>>>

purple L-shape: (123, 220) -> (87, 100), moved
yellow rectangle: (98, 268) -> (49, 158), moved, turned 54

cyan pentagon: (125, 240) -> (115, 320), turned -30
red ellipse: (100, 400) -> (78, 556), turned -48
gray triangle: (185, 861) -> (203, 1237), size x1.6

<<<
>>>

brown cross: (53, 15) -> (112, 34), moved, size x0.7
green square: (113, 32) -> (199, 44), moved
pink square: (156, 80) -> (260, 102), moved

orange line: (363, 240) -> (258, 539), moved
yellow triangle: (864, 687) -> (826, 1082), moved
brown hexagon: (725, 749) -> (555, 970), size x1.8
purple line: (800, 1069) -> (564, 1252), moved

<<<
>>>

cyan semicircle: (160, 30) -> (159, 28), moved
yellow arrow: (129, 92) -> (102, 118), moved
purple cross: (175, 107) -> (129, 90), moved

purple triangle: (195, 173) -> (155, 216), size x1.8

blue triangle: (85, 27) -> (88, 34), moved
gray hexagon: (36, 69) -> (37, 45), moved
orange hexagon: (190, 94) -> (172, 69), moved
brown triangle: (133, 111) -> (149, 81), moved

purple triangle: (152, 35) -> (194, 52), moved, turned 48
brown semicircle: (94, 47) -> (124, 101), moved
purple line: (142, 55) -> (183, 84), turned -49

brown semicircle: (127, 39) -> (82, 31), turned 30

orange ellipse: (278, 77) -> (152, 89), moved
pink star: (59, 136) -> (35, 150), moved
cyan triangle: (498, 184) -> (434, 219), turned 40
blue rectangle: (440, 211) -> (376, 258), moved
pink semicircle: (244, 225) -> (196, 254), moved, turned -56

<<<

= Instructions to follow =
Using the entries above, output exactly the lines between the line holding "purple L-shape: (123, 220)" and the line holding "gray triangle: (185, 861)", end lines included, and nothing more.

= The completed task =
purple L-shape: (123, 220) -> (87, 100), moved
yellow rectangle: (98, 268) -> (49, 158), moved, turned 54

cyan pentagon: (125, 240) -> (115, 320), turned -30
red ellipse: (100, 400) -> (78, 556), turned -48
gray triangle: (185, 861) -> (203, 1237), size x1.6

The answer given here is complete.